Print the listing below exactly, images excluded.

→ **Supplied data**
-- Opening Marker --

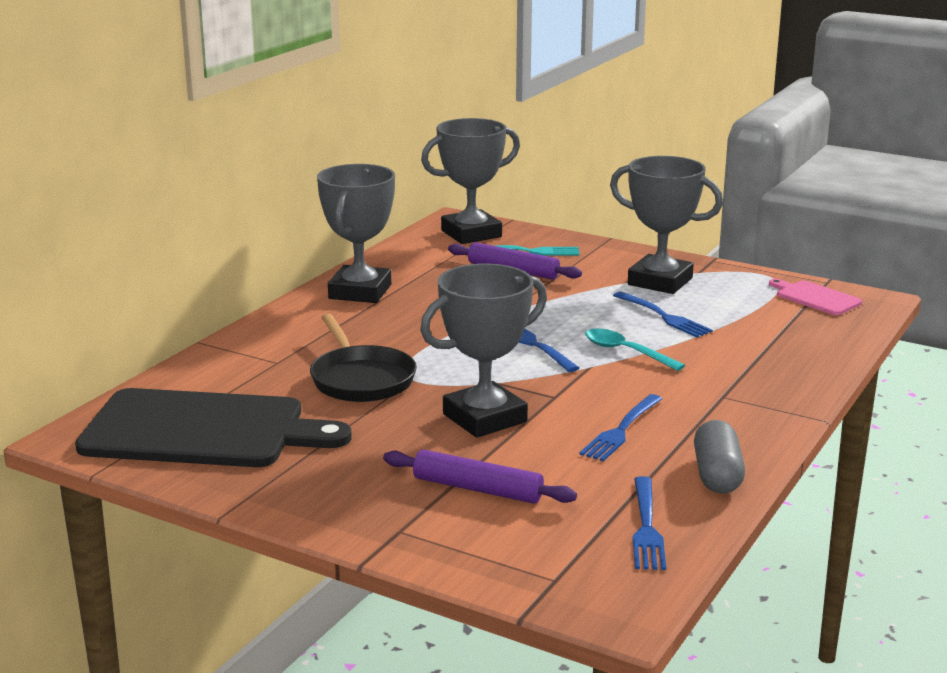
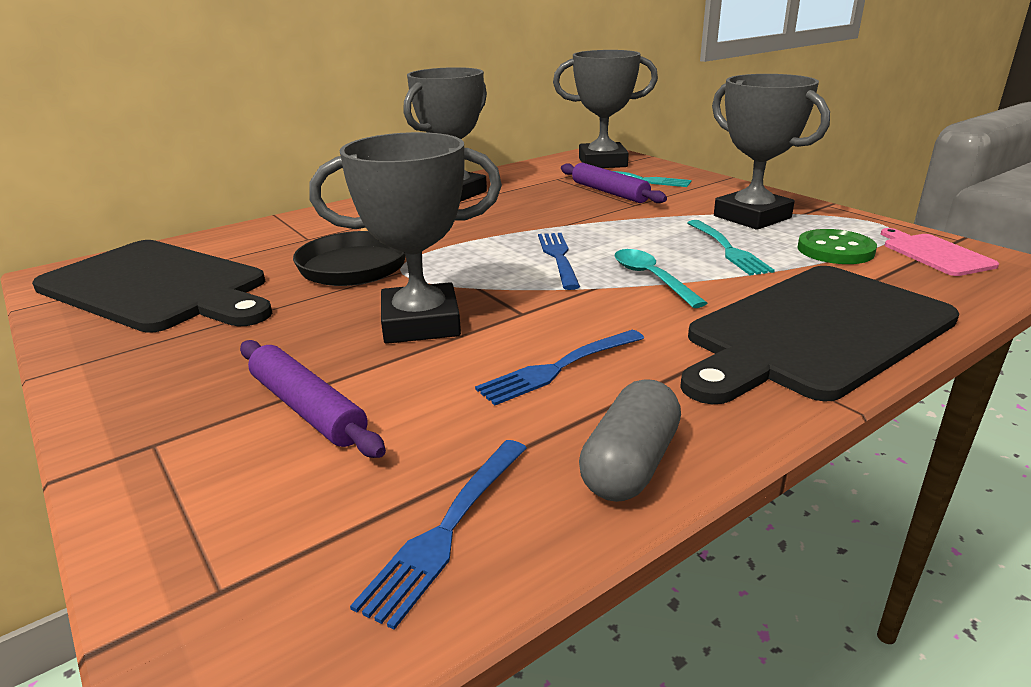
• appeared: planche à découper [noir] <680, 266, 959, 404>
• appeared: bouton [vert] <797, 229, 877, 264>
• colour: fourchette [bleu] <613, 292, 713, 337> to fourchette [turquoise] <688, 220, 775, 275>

-- Closing Marker --

→ **Output**
• appeared: planche à découper [noir] <680, 266, 959, 404>
• appeared: bouton [vert] <797, 229, 877, 264>
• colour: fourchette [bleu] <613, 292, 713, 337> to fourchette [turquoise] <688, 220, 775, 275>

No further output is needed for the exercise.